§ Exercise input

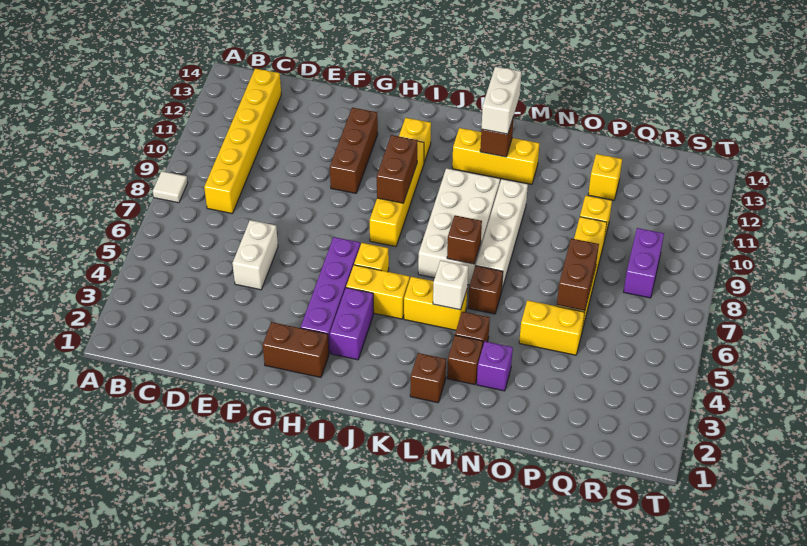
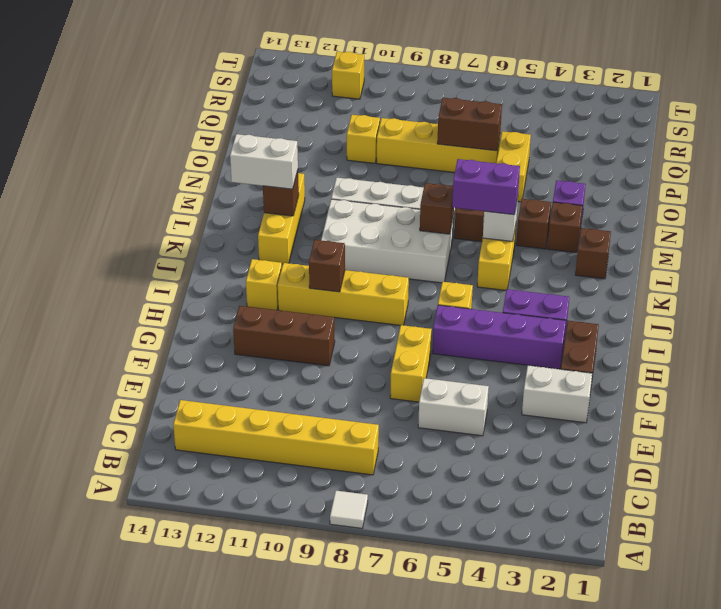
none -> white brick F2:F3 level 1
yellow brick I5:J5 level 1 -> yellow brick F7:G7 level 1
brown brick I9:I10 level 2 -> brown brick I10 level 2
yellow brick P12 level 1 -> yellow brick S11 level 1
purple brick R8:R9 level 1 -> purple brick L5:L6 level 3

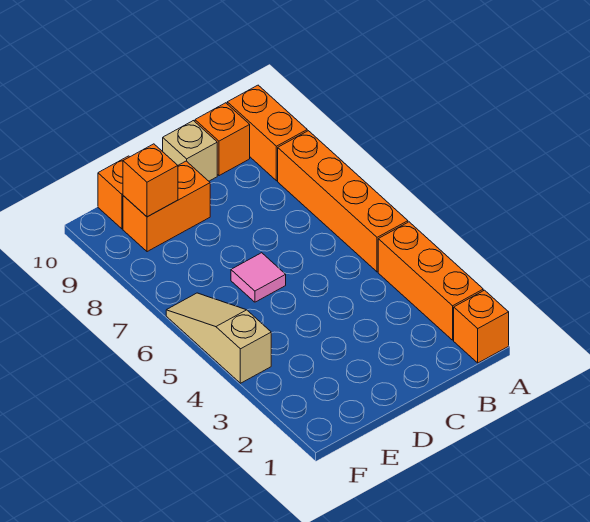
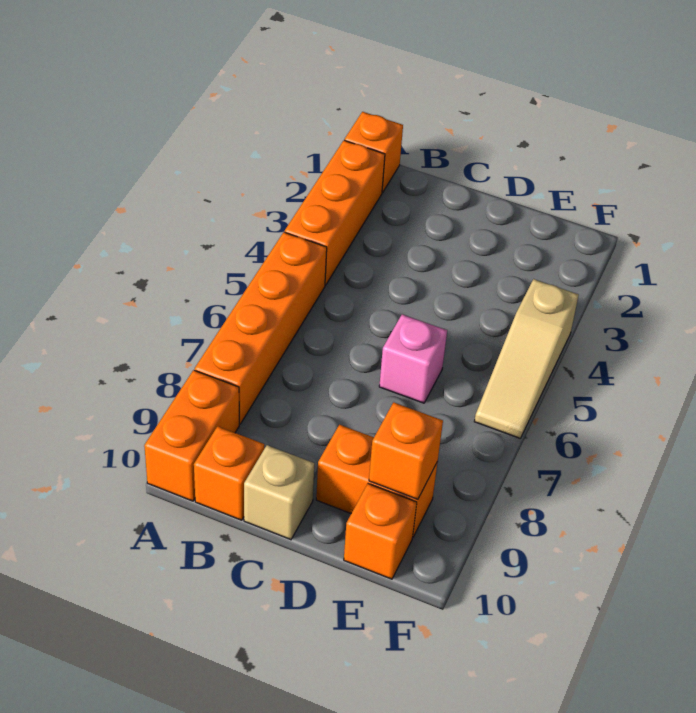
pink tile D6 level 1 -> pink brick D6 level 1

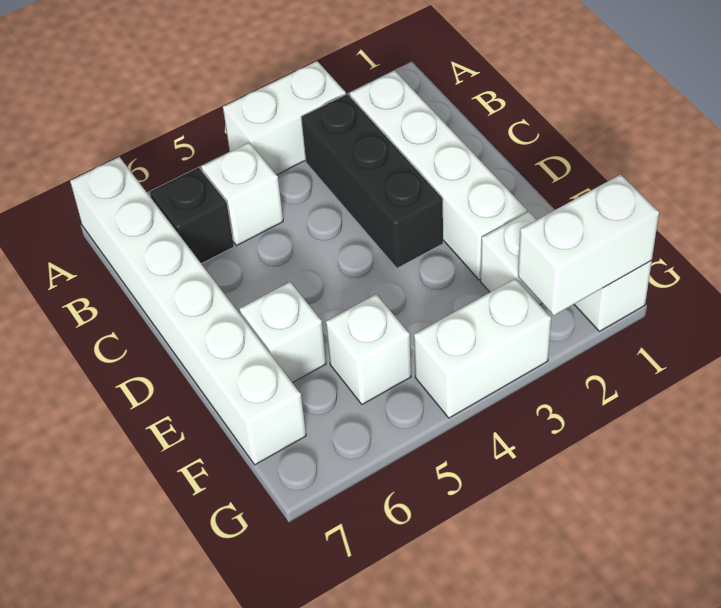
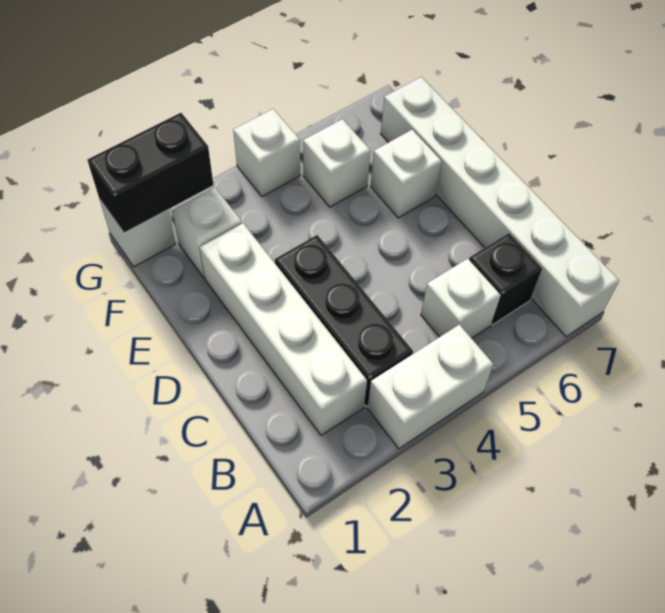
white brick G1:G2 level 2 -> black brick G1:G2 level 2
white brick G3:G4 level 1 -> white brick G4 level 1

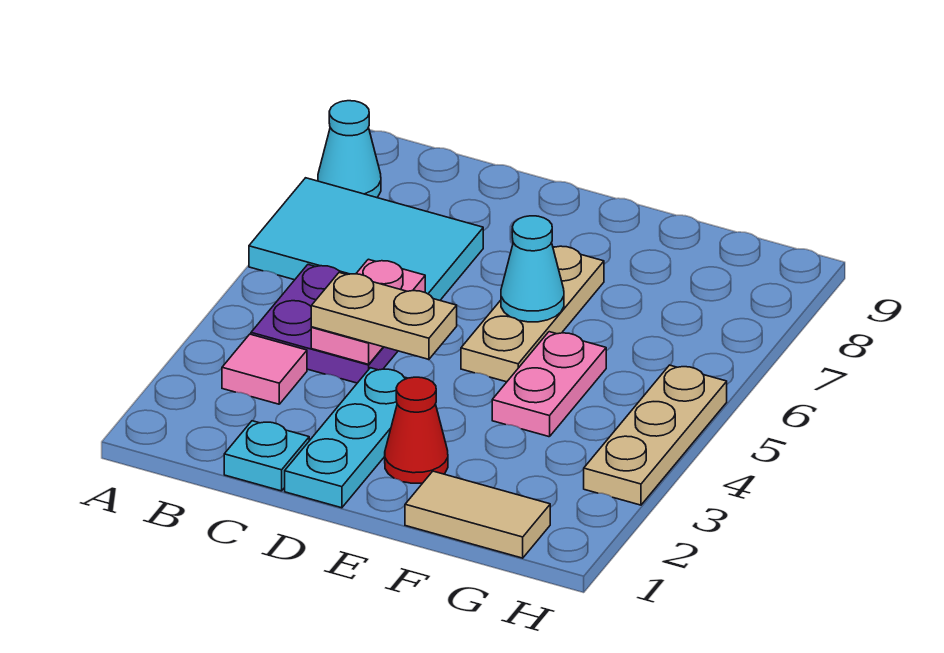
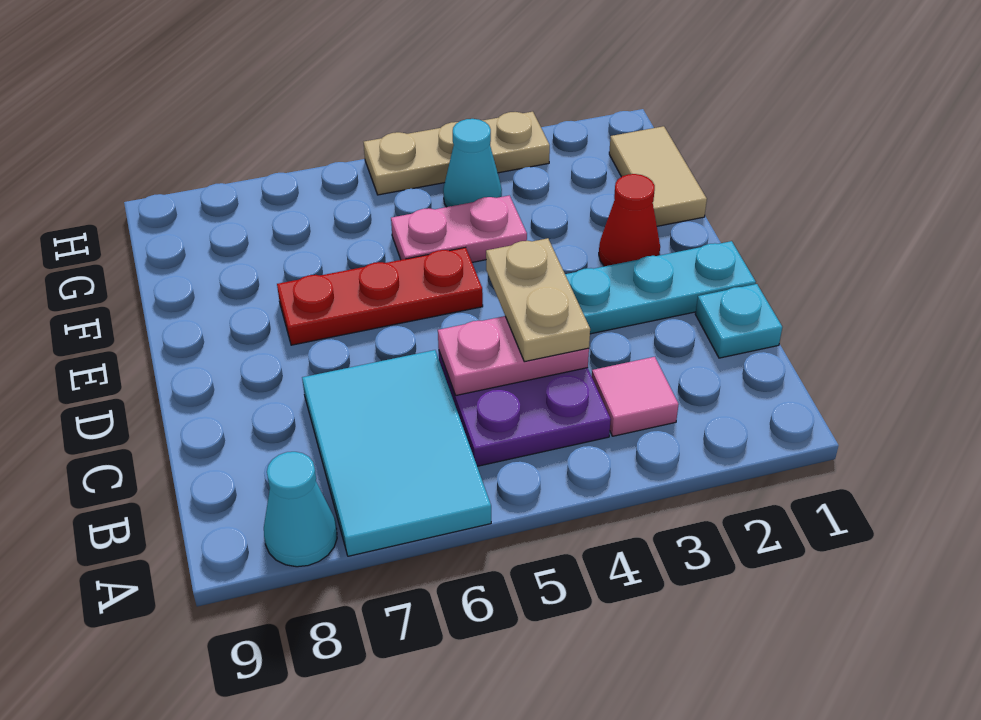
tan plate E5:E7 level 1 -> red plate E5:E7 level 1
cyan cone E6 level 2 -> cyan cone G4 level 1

§ Task to complete
Where the string "white" occurs in a line of the material above, copy the whole line.

§ Answer space
none -> white brick F2:F3 level 1
white brick G1:G2 level 2 -> black brick G1:G2 level 2
white brick G3:G4 level 1 -> white brick G4 level 1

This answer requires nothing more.